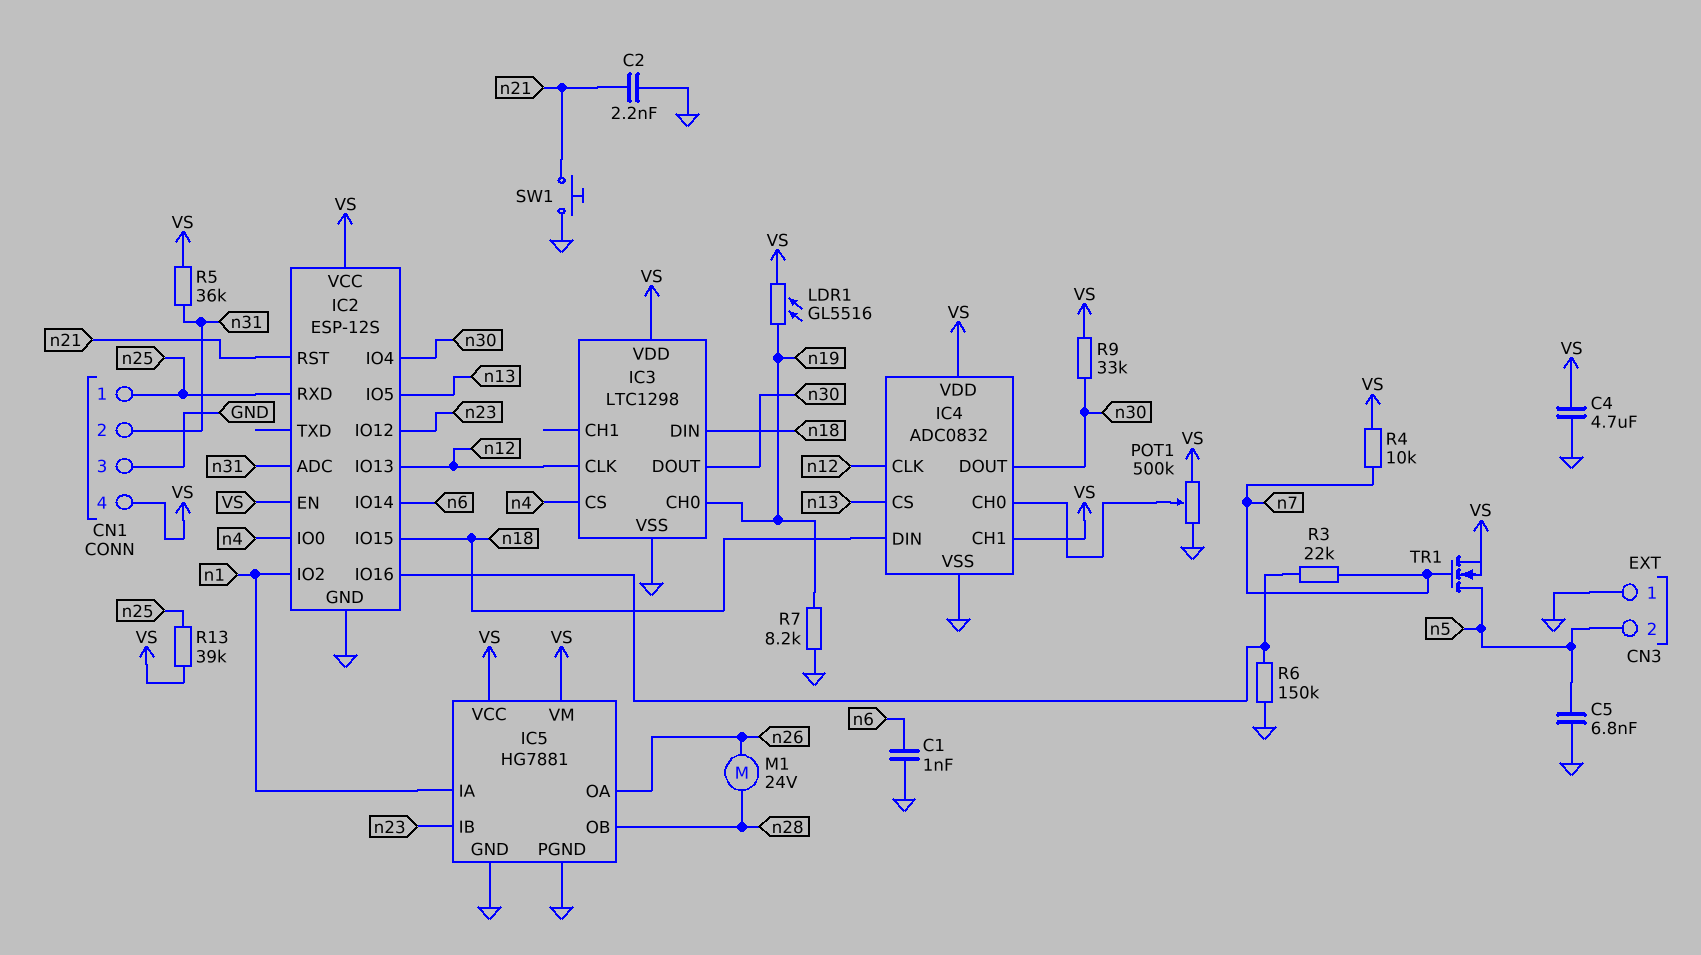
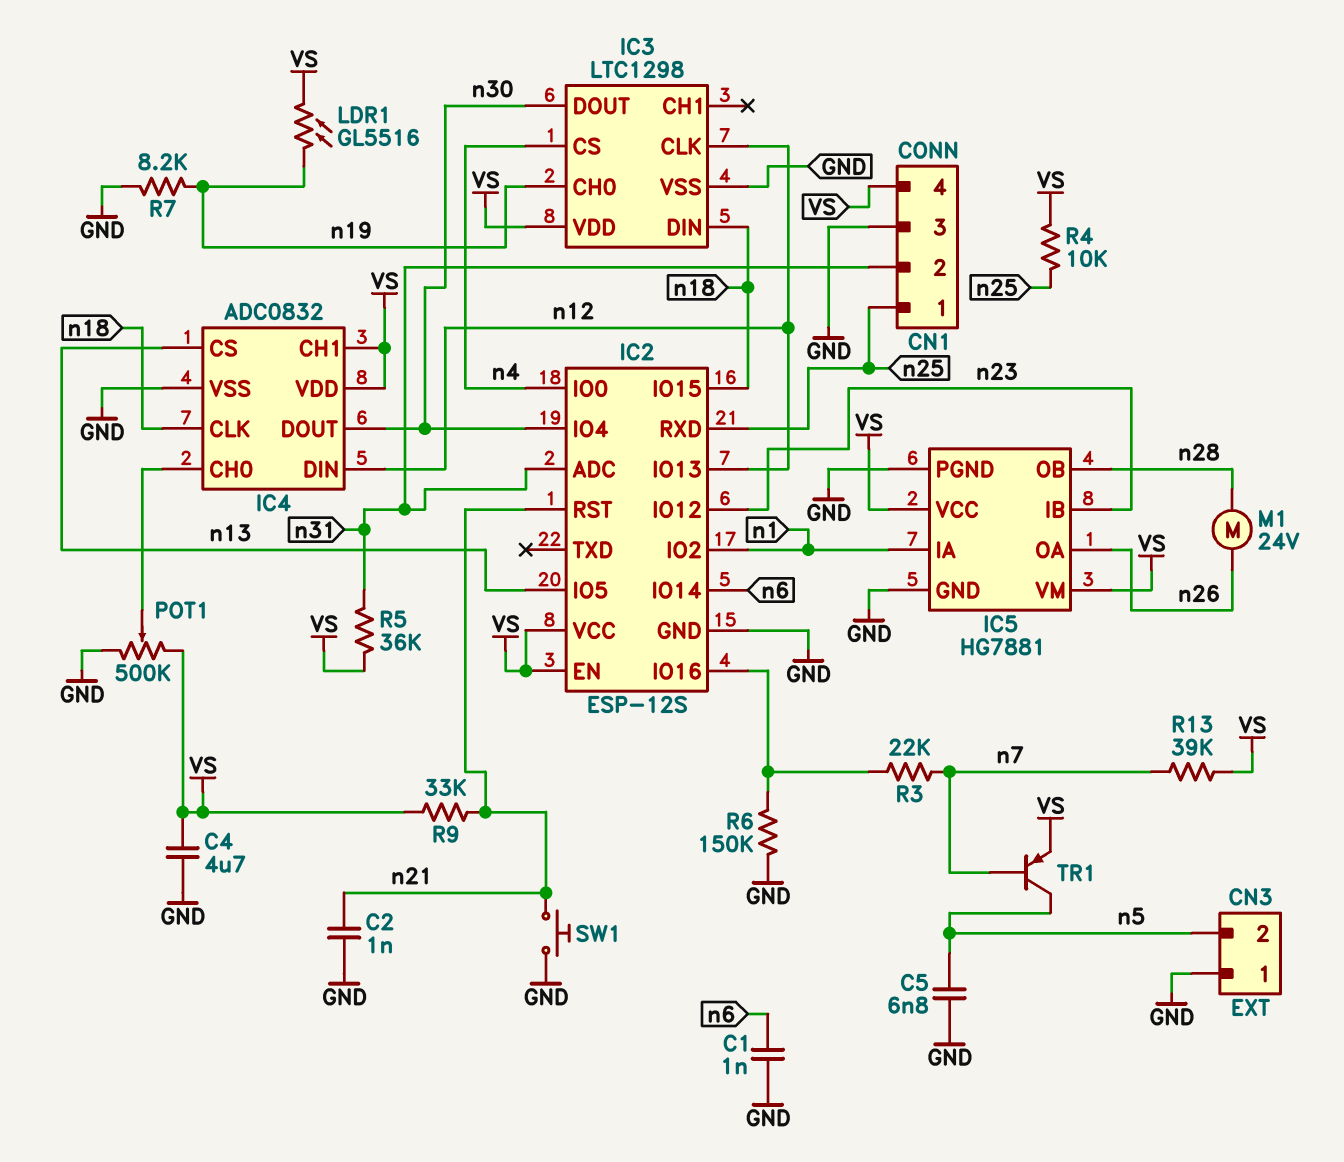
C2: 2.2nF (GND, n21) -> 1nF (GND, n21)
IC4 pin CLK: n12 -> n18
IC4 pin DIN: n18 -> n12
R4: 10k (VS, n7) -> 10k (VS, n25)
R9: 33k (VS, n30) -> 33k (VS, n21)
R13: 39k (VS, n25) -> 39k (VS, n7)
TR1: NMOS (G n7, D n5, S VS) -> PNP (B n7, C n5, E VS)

## TASK STATEMENT
Restate word for word every line from the one containing "R4: 10k (VS, n7) -> 10k (VS, n25)" through the final line of the listing. Both end lines belong in the answer.

## OUTPUT BELOW
R4: 10k (VS, n7) -> 10k (VS, n25)
R9: 33k (VS, n30) -> 33k (VS, n21)
R13: 39k (VS, n25) -> 39k (VS, n7)
TR1: NMOS (G n7, D n5, S VS) -> PNP (B n7, C n5, E VS)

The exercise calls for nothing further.